* [DATA IN THIS EXERCISE]
══════════════════════════════

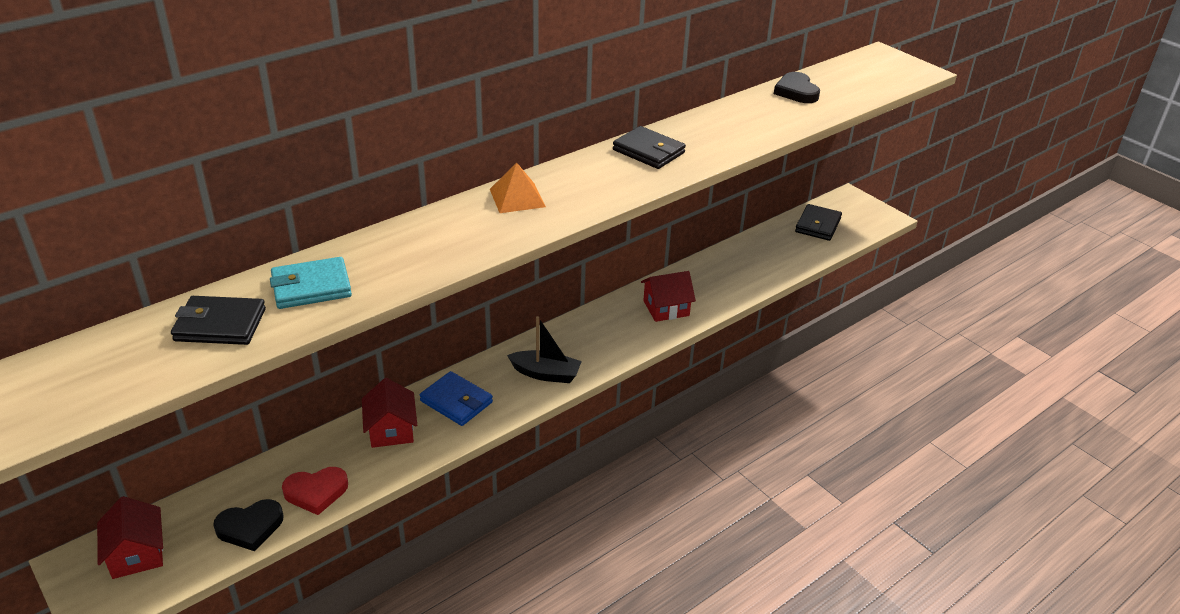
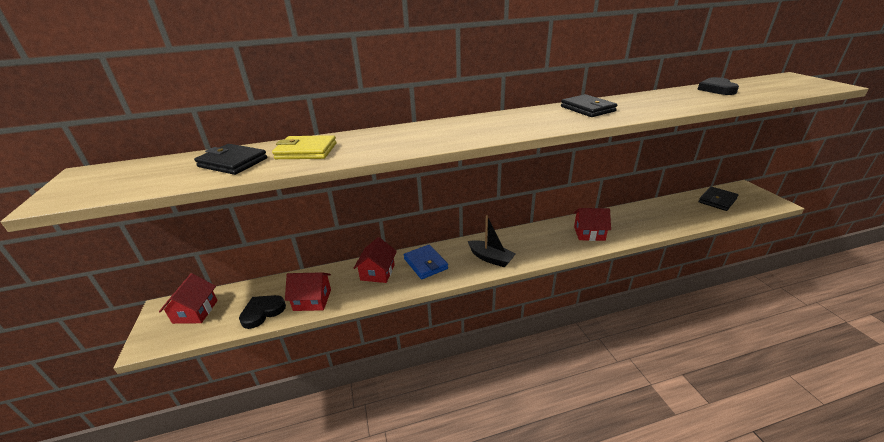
camera: 25 degrees right, 5 degrees down
black heart [213,499,284,551] -> black heart turned 135 degrees clockwise [239,295,286,329]
turquoise wallet [270,257,352,309] -> yellow wallet [272,135,337,159]
red heart [282,467,348,515] -> red house [285,272,331,311]
orange pyramid [490,163,546,213] -> none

══════════════════════════════

Which lines run from the one containing "turquoise wallet [270,257,352,309]" through the end of the material? Output them exactly.

turquoise wallet [270,257,352,309] -> yellow wallet [272,135,337,159]
red heart [282,467,348,515] -> red house [285,272,331,311]
orange pyramid [490,163,546,213] -> none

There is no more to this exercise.